• WORK TO COMPLETE: Search term "round": please show all lines in the listing that contain it.

#####

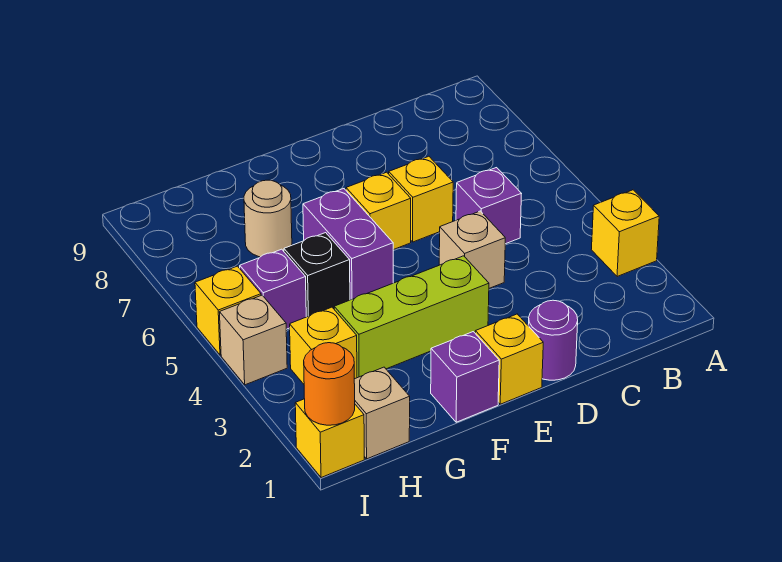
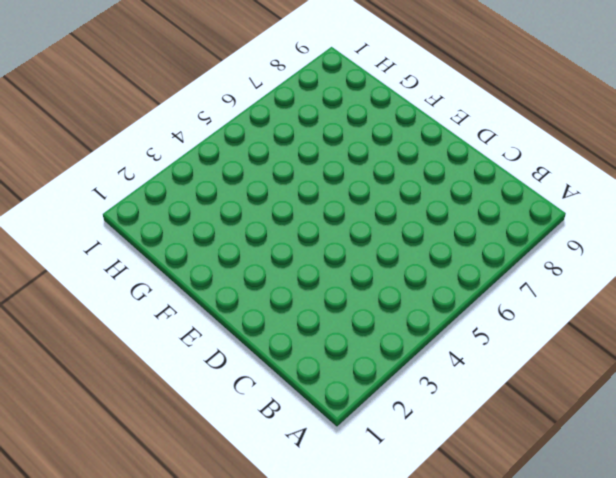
none -> yellow brick A3 level 1
none -> purple brick C5 level 1
none -> purple round brick D1 level 1

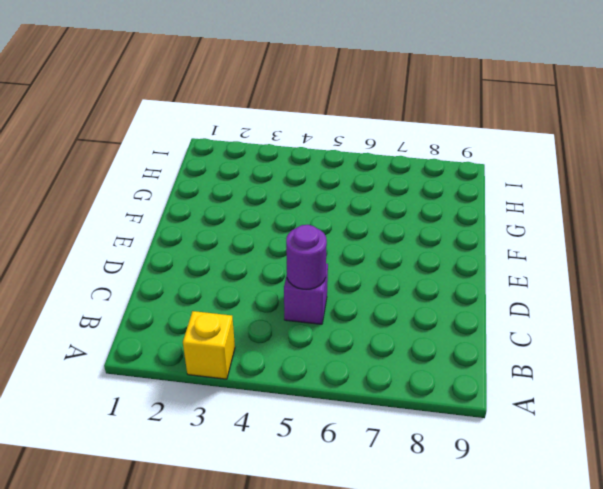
purple round brick C5 level 2 -> purple round brick D1 level 1
none -> tan brick D4 level 1
none -> yellow brick D6 level 1
none -> yellow brick E1 level 1

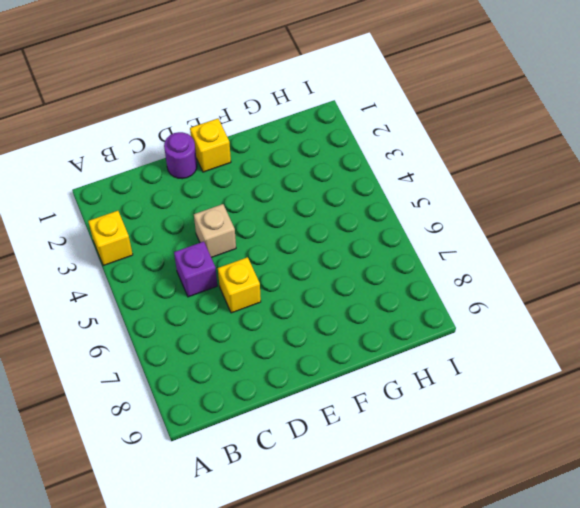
none -> lime brick E3:G3 level 1
none -> yellow brick E6 level 1
none -> purple brick F1 level 1

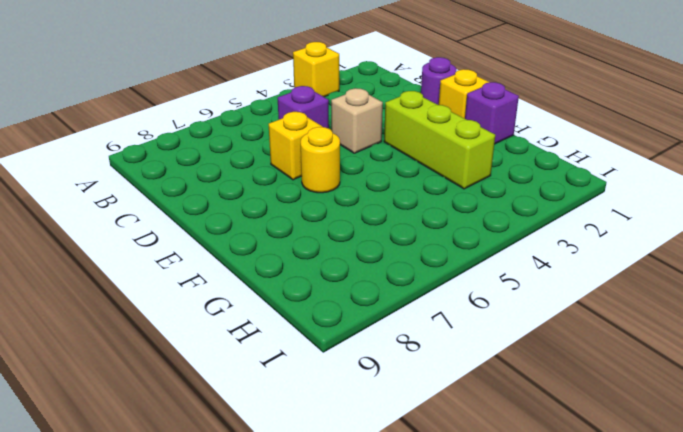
yellow round brick E6 level 1 -> yellow brick E6 level 1
none -> purple brick F5:F6 level 1
none -> black brick G5 level 1
none -> tan round brick G7 level 1

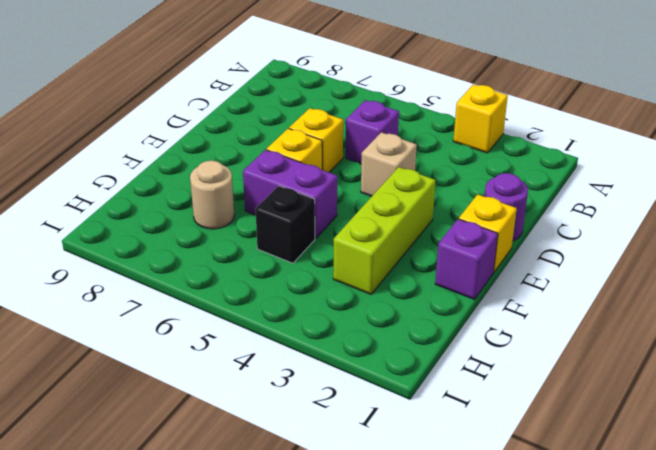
none -> tan brick H1 level 1
none -> yellow brick H3 level 1
none -> purple brick H5 level 1

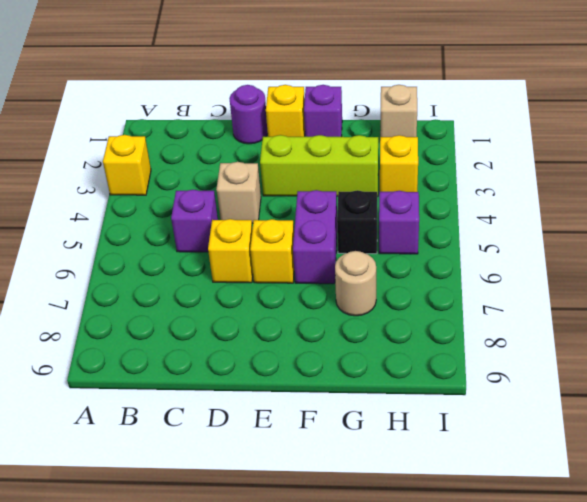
none -> yellow brick I1 level 1
none -> tan brick I4 level 1
none -> yellow brick I5 level 1

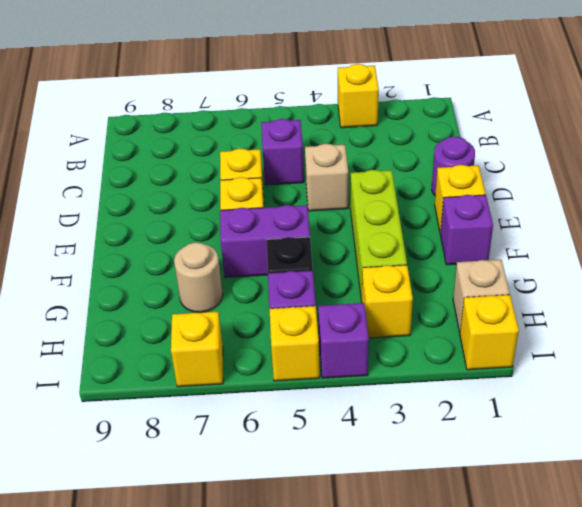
purple brick I4 level 1 -> tan brick I4 level 1
yellow brick I7 level 1 -> none
none -> orange round brick I1 level 2

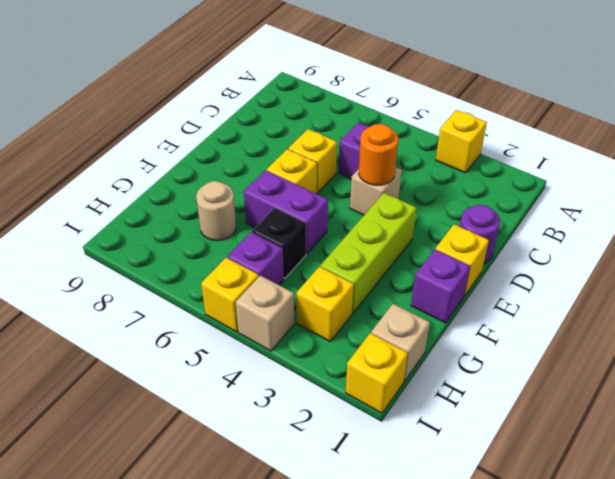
orange round brick D4 level 2 -> orange round brick I1 level 2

#####

• SOLVED PROBLEM:
none -> purple round brick D1 level 1
purple round brick C5 level 2 -> purple round brick D1 level 1
yellow round brick E6 level 1 -> yellow brick E6 level 1
none -> tan round brick G7 level 1
none -> orange round brick I1 level 2
orange round brick D4 level 2 -> orange round brick I1 level 2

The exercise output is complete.